**What you are asked to do:** Please output the data below exactly as given, starting at its first line and stopping after the line that contains "grey brick A7".

╭─ Data extract

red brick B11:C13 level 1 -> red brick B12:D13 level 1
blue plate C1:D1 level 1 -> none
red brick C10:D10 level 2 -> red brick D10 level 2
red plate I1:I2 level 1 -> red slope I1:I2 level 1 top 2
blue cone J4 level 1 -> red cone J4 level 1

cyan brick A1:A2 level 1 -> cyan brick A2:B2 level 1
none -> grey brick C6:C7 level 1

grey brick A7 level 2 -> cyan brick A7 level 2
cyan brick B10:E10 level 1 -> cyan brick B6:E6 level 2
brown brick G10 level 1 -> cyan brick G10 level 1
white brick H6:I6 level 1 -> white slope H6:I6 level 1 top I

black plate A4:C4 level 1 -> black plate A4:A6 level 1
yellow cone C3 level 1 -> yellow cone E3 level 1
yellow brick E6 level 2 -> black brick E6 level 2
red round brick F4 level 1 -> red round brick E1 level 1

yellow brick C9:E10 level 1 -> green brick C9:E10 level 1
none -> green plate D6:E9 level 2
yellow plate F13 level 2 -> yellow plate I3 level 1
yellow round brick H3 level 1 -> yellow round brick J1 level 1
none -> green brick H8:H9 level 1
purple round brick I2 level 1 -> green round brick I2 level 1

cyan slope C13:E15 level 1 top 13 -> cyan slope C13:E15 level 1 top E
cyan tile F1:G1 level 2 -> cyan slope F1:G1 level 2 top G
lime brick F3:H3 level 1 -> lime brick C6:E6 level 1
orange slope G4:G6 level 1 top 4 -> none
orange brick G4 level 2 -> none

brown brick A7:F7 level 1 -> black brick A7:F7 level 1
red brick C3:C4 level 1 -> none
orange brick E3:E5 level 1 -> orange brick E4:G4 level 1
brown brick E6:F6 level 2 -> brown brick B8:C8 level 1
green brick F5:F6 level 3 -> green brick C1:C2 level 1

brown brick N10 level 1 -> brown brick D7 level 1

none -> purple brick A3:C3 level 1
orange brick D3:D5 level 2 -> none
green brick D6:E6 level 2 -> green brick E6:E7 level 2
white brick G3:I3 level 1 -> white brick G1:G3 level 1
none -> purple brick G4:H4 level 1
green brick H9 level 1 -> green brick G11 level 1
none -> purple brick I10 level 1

╰─

**Written solution:**
red brick B11:C13 level 1 -> red brick B12:D13 level 1
blue plate C1:D1 level 1 -> none
red brick C10:D10 level 2 -> red brick D10 level 2
red plate I1:I2 level 1 -> red slope I1:I2 level 1 top 2
blue cone J4 level 1 -> red cone J4 level 1

cyan brick A1:A2 level 1 -> cyan brick A2:B2 level 1
none -> grey brick C6:C7 level 1

grey brick A7 level 2 -> cyan brick A7 level 2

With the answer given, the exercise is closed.